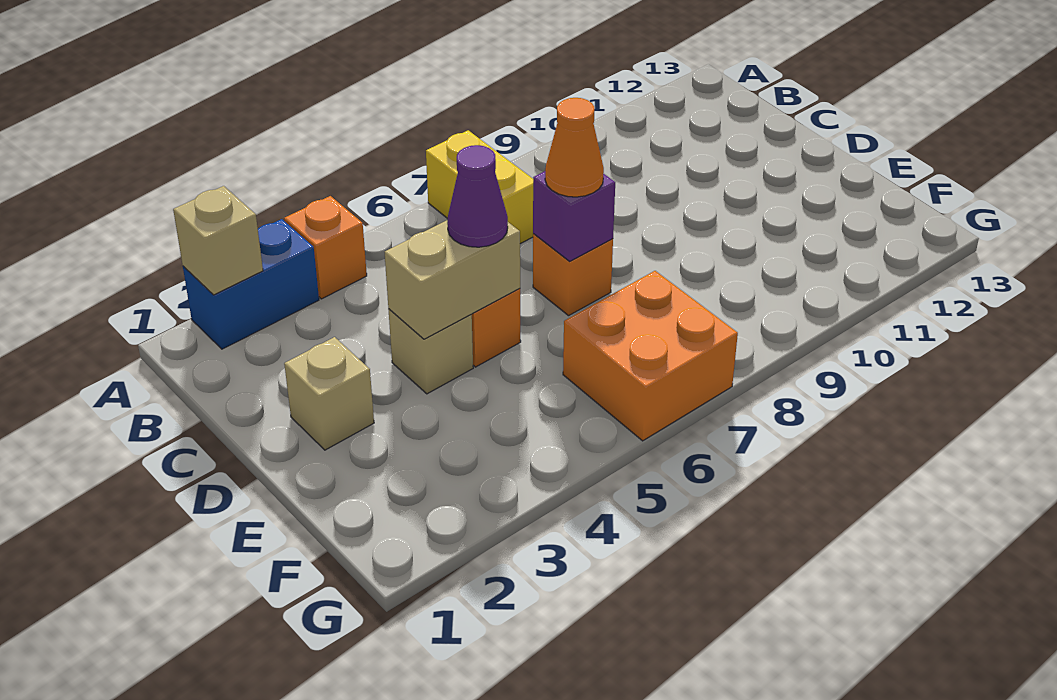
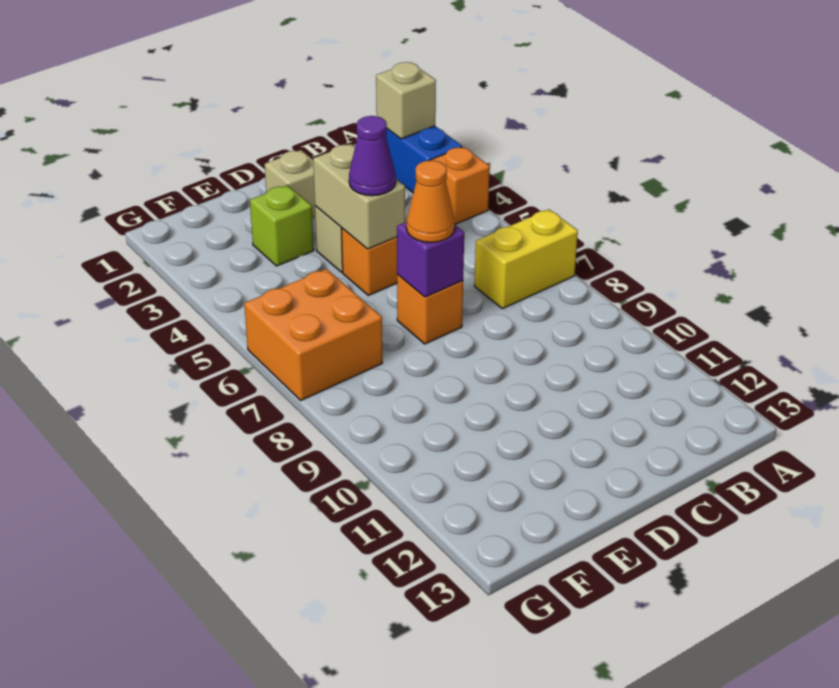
none -> lime 1x1 brick [250,185,314,266]

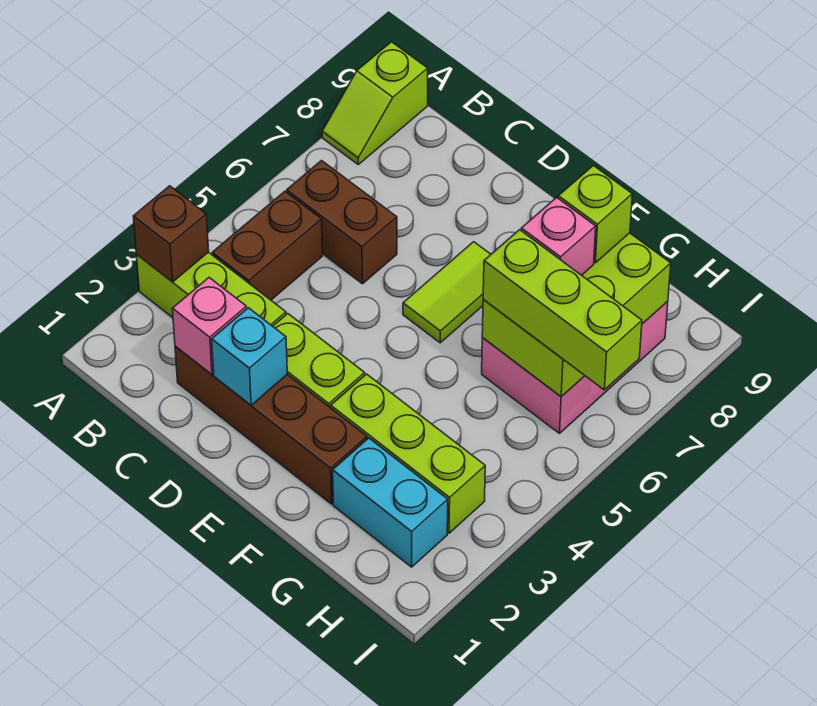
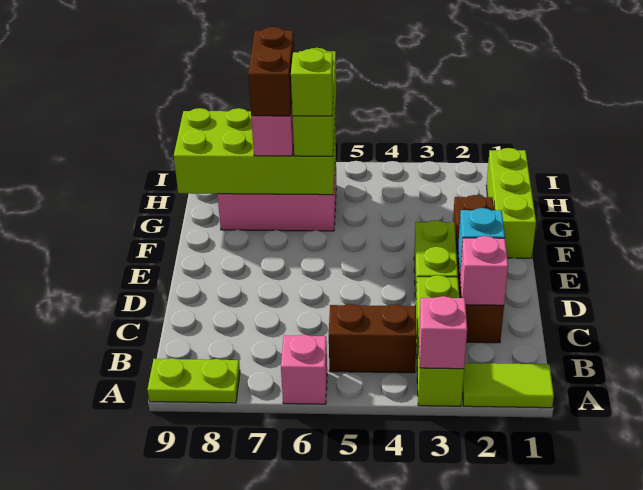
brown 1x1 brick [133,186,209,282] -> pink 1x1 brick [419,296,467,369]
none -> pink 1x1 brick [281,335,327,404]
lime 1x2 slope [322,42,428,164] -> lime 1x2 plate [148,358,240,403]
brown 1x2 brick [287,161,397,284] -> brown 1x2 brick moved to [248,27,294,116]
lime 1x2 tile [403,242,491,343] -> lime 1x2 tile moved to [462,363,554,408]
lime 1x3 brick [331,374,485,533] -> lime 1x3 brick moved to [486,148,536,258]
cyan 1x2 brick [333,438,448,567] -> none
lime 2x3 brick [482,233,671,397] -> lime 2x4 brick [174,108,336,195]
lime 1x1 brick [558,165,632,263] -> lime 1x1 brick moved to [291,49,333,116]

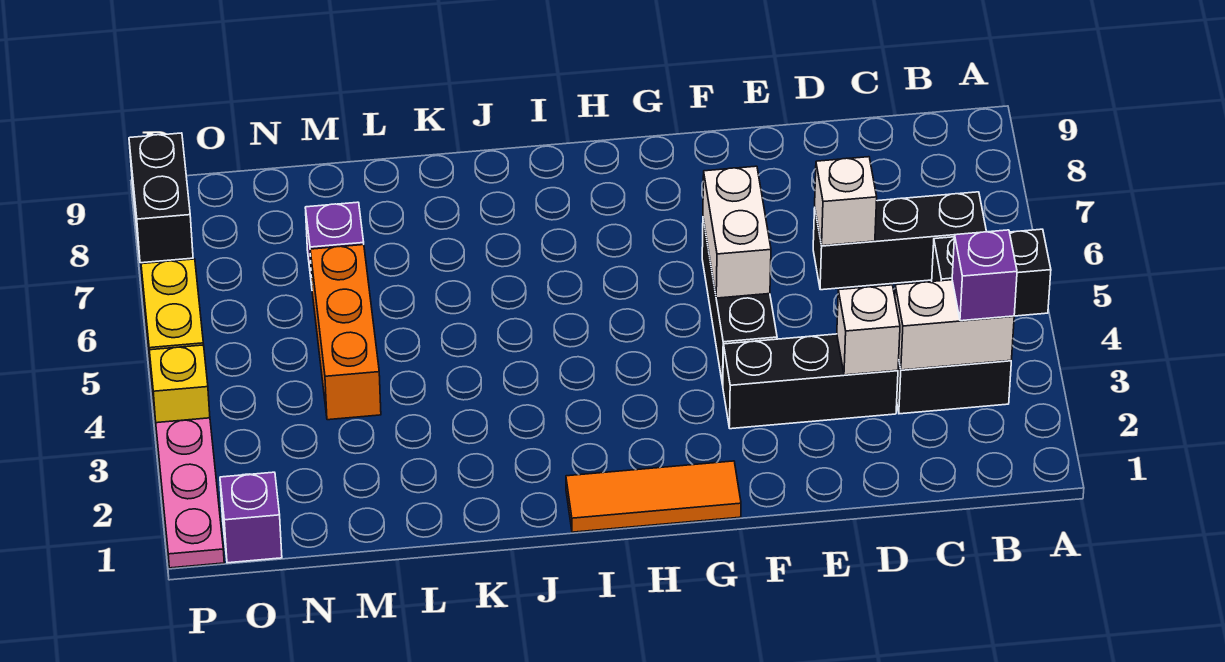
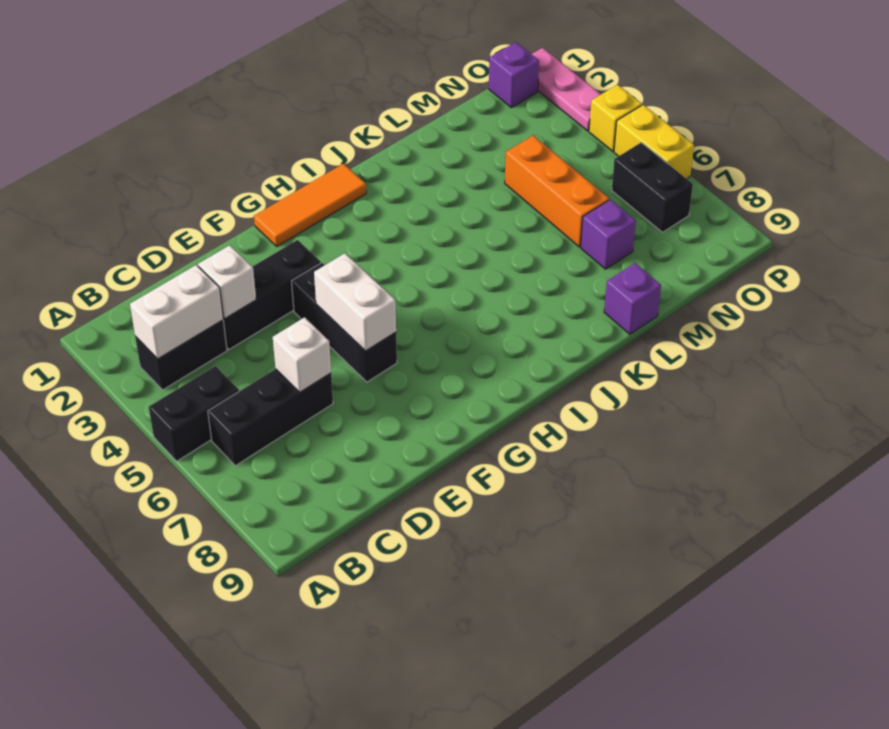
purple 1x1 brick [952,230,1017,321] -> purple 1x1 brick moved to [604,263,661,334]
black 1x2 brick [129,133,193,263] -> black 1x2 brick moved to [612,143,693,232]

• • • • •

WHAT TO PRODUCE = Filter the entries above down to the lines that contain the word "brown".

ANSWER =
brown 1x1 brick [133,186,209,282] -> pink 1x1 brick [419,296,467,369]
brown 1x2 brick [287,161,397,284] -> brown 1x2 brick moved to [248,27,294,116]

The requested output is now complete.